Task to complete: Return the entries below in their exact form, leaving the pictures out.

The data:
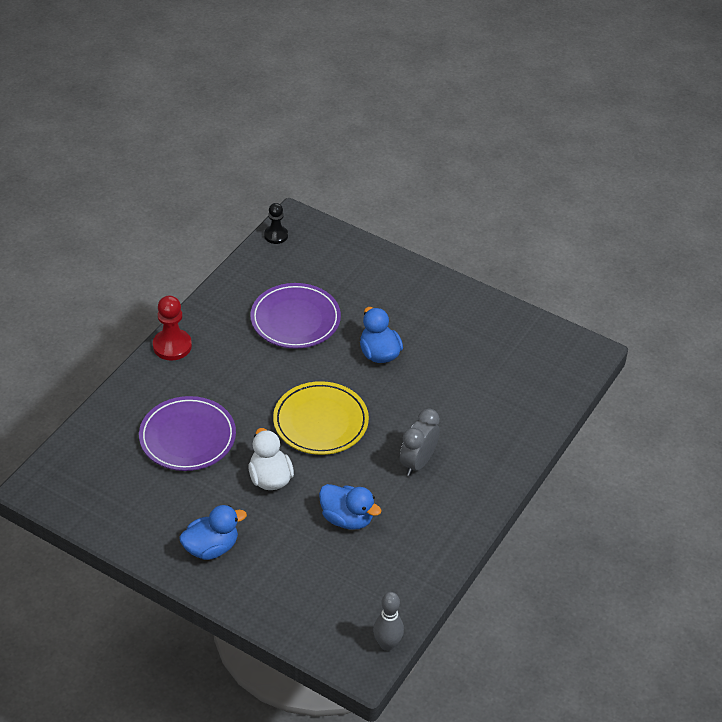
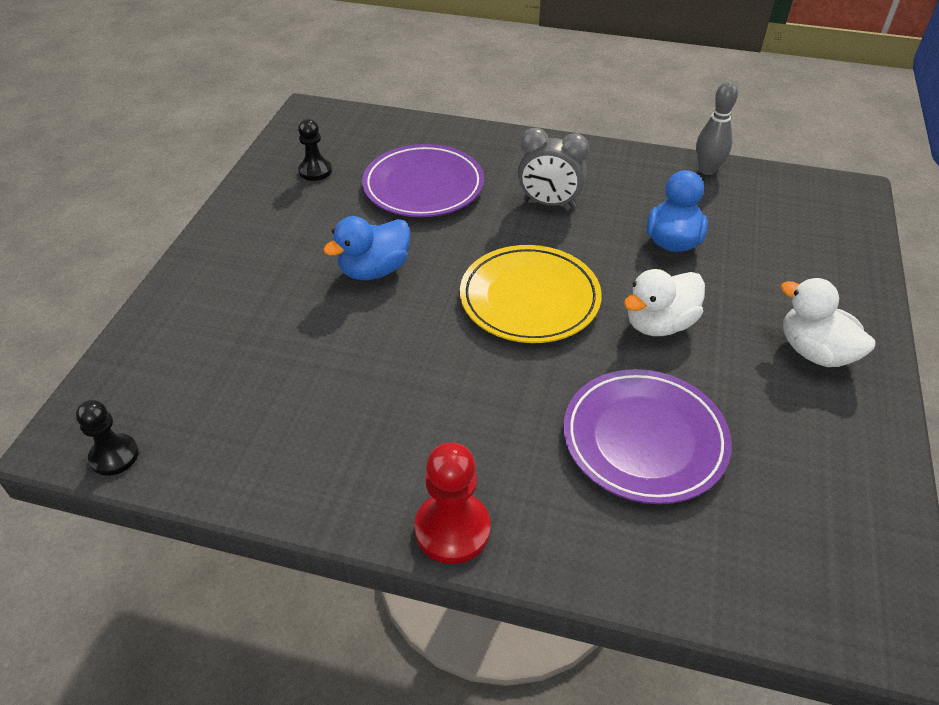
camera: 105 degrees left, 0 degrees up
(211, 548) = (815, 352): blue duck -> white duck
(295, 319) = (331, 375): purple plate -> purple plate (423, 186)
(387, 644) = (811, 180): grey bowling pin -> grey bowling pin (707, 170)
(504, 342) = (315, 171): none -> black pawn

Answer box:
camera: 105 degrees left, 0 degrees up
(211, 548) = (815, 352): blue duck -> white duck
(295, 319) = (331, 375): purple plate -> purple plate (423, 186)
(387, 644) = (811, 180): grey bowling pin -> grey bowling pin (707, 170)
(504, 342) = (315, 171): none -> black pawn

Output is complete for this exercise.